::: Data shown :::

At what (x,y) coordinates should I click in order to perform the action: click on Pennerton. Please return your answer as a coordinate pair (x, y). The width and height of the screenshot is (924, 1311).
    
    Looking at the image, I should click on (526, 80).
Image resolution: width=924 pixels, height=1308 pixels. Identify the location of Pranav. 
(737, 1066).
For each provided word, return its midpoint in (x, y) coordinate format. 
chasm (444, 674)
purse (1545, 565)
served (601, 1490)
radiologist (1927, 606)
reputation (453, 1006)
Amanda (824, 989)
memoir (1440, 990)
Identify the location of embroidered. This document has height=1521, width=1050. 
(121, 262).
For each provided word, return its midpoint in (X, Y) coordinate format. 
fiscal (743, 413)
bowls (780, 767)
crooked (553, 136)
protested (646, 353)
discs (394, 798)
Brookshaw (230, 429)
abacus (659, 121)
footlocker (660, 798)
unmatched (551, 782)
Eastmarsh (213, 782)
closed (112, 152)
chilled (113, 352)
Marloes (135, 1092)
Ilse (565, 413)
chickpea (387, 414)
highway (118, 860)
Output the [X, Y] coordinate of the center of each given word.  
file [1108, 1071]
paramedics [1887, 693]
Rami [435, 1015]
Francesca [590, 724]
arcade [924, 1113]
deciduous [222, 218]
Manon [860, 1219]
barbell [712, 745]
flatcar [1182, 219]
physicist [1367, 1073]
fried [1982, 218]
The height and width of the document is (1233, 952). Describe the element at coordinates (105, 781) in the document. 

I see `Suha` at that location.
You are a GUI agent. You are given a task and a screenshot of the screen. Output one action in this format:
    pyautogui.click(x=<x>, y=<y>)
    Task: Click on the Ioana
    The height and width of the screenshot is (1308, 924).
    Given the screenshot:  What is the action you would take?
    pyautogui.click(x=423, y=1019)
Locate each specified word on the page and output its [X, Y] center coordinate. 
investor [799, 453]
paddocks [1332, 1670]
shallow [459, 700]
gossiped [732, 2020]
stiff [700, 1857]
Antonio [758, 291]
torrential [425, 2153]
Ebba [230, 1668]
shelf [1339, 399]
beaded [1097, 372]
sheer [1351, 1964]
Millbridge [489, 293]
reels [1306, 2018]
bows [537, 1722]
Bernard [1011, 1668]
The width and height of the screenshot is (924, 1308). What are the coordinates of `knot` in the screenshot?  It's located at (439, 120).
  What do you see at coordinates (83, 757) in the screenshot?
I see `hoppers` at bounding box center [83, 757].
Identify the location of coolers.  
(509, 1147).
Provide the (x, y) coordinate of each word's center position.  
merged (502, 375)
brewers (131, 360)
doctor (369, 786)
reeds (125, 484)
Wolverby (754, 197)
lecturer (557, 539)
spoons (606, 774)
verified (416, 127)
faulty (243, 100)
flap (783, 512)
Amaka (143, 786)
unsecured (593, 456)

:::

Exercise. Pick out every line of the records above that contains the string "return", matching case exactly, and copy each of those lines in full.

Reply.
At what (x,y) coordinates should I click in order to perform the action: click on Pennerton. Please return your answer as a coordinate pair (x, y). The width and height of the screenshot is (924, 1311).
For each provided word, return its midpoint in (x, y) coordinate format. 
For each provided word, return its midpoint in (X, Y) coordinate format. 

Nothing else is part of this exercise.